▸ **ACTIVITY**: All the lines below need retyping exactly, apart from the images.

Difference listings
★ ★ ★ ★ ★ ★ ★
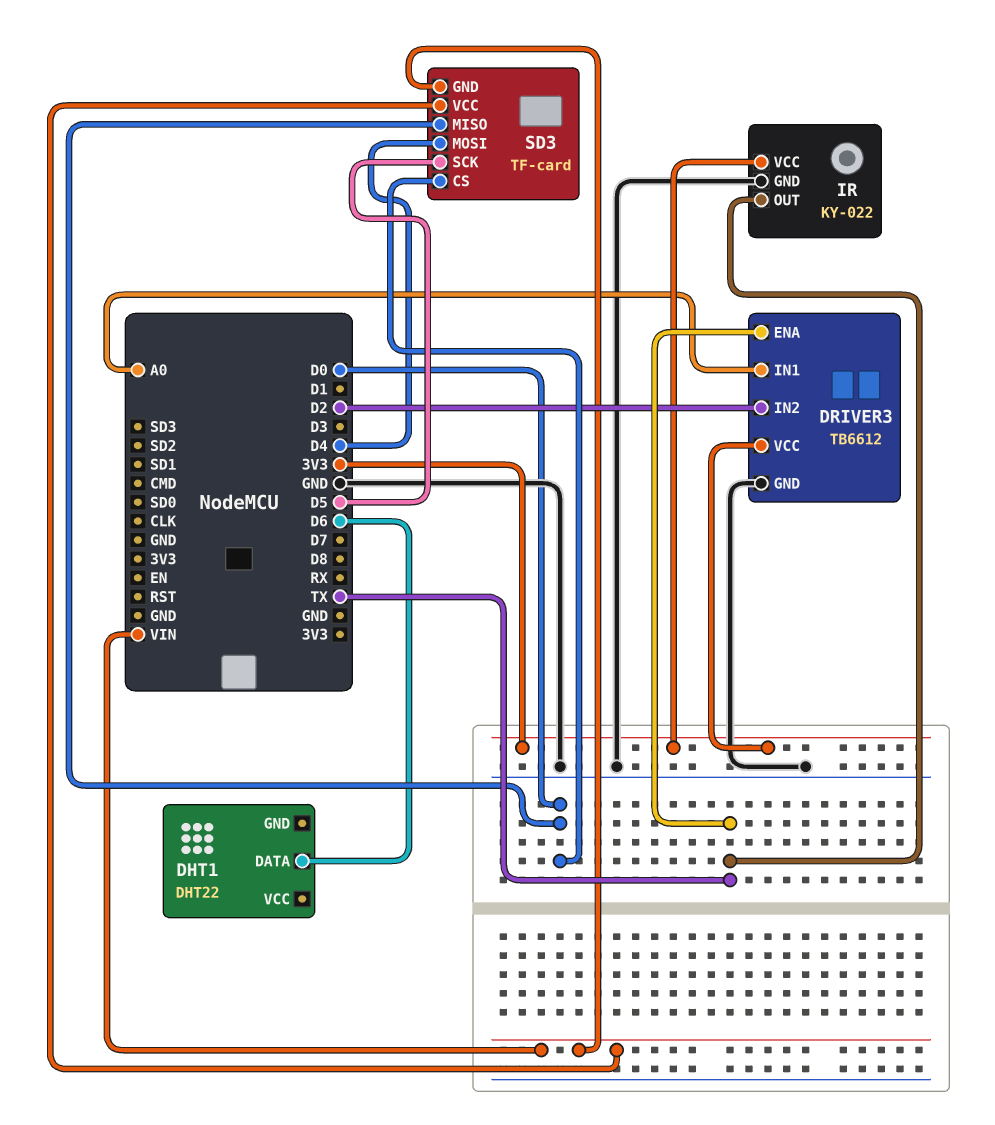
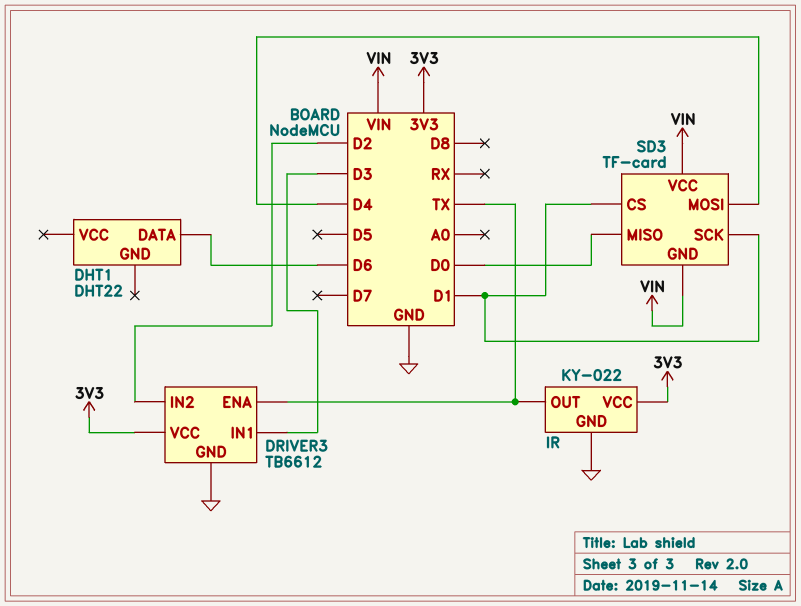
DRIVER3 pin IN1: A0 -> D3
SD3 pin CS: D0 -> D1
SD3 pin SCK: D5 -> D1

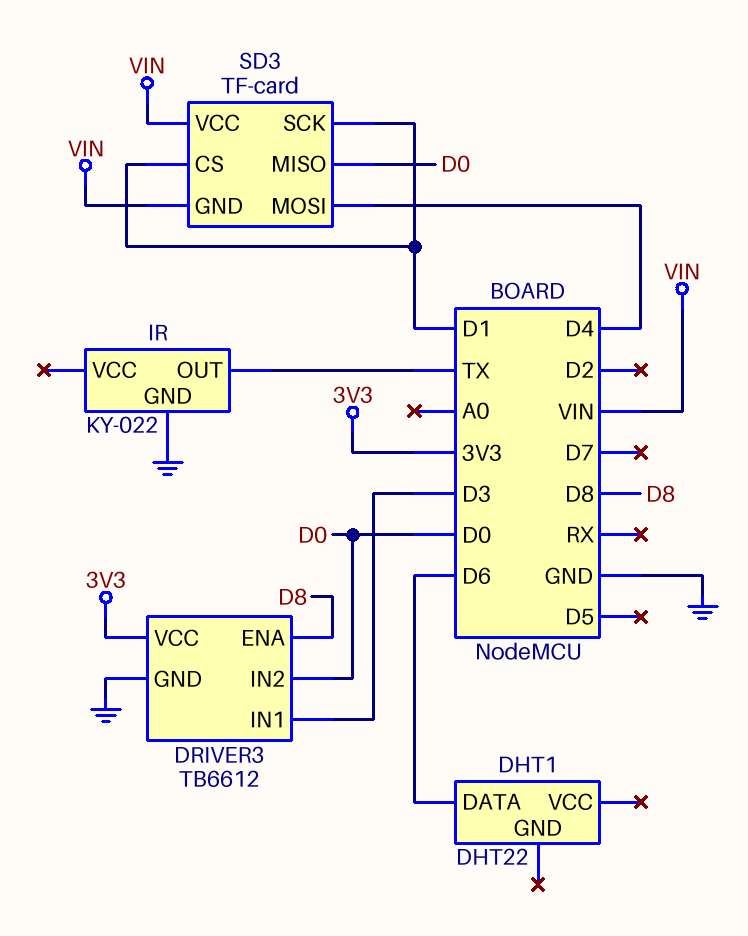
DRIVER3 pin ENA: TX -> D8
DRIVER3 pin IN2: D2 -> D0
IR pin VCC: 3V3 -> none

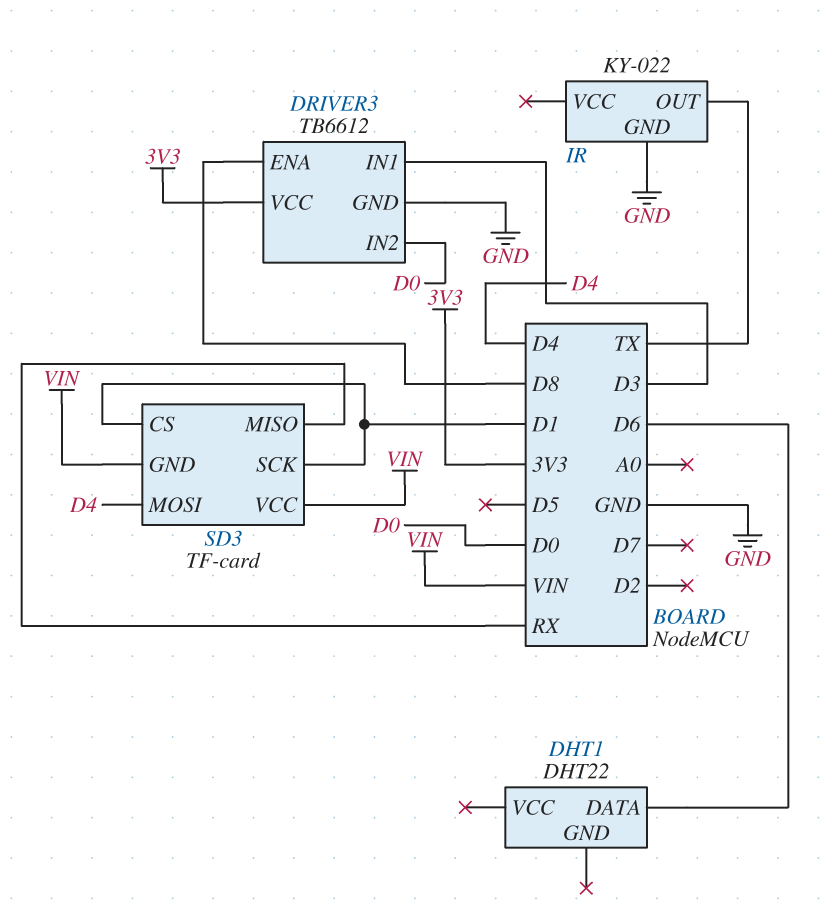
SD3 pin MISO: D0 -> RX

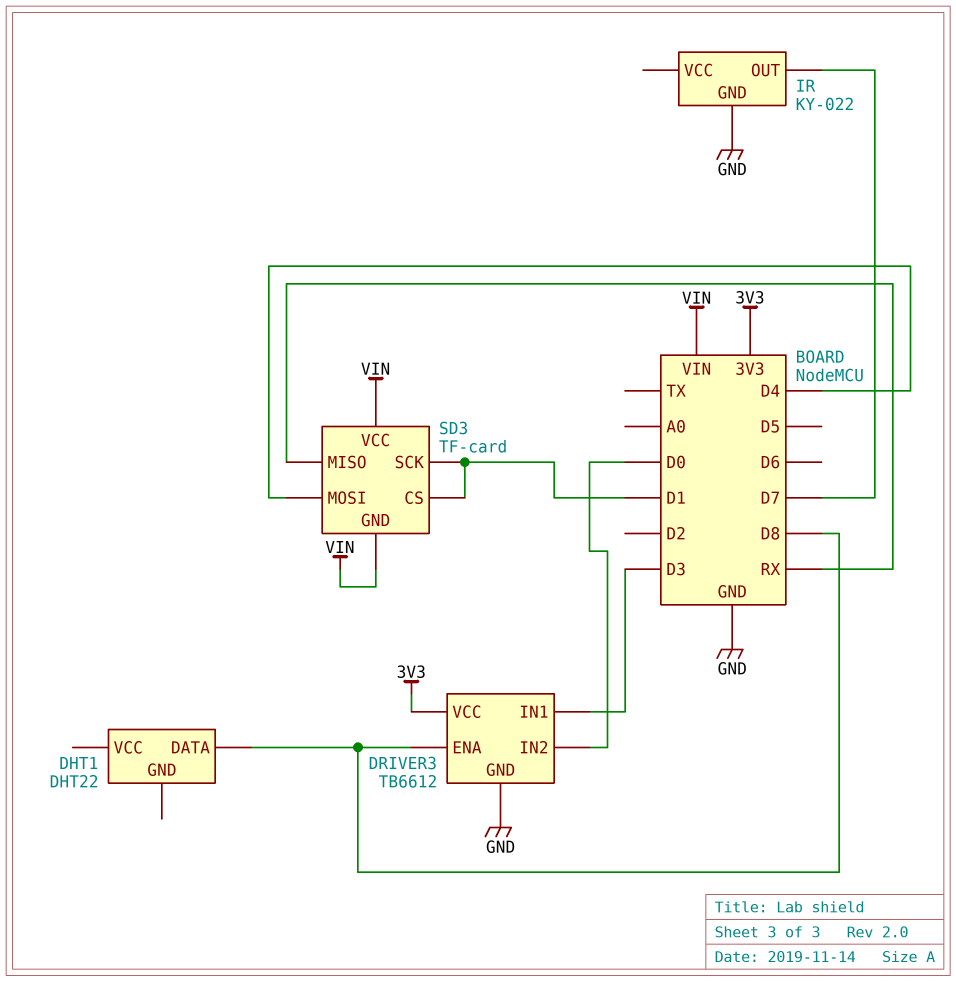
DHT1 pin DATA: D6 -> D8
IR pin OUT: TX -> D7

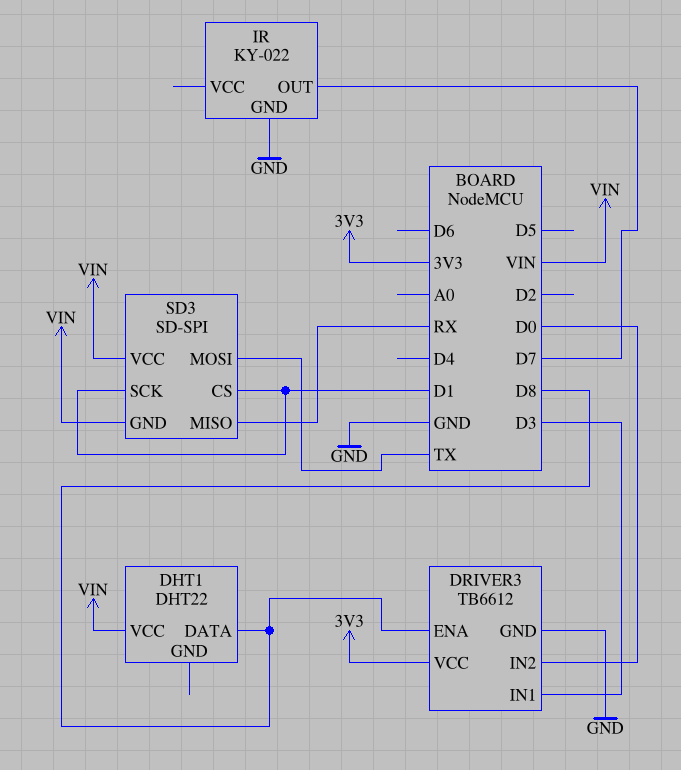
DHT1 pin VCC: none -> VIN
SD3: TF-card -> SD-SPI
SD3 pin MOSI: D4 -> TX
★ ★ ★ ★ ★ ★ ★
▸ **OUTPUT BELOW**:
DRIVER3 pin IN1: A0 -> D3
SD3 pin CS: D0 -> D1
SD3 pin SCK: D5 -> D1

DRIVER3 pin ENA: TX -> D8
DRIVER3 pin IN2: D2 -> D0
IR pin VCC: 3V3 -> none

SD3 pin MISO: D0 -> RX

DHT1 pin DATA: D6 -> D8
IR pin OUT: TX -> D7

DHT1 pin VCC: none -> VIN
SD3: TF-card -> SD-SPI
SD3 pin MOSI: D4 -> TX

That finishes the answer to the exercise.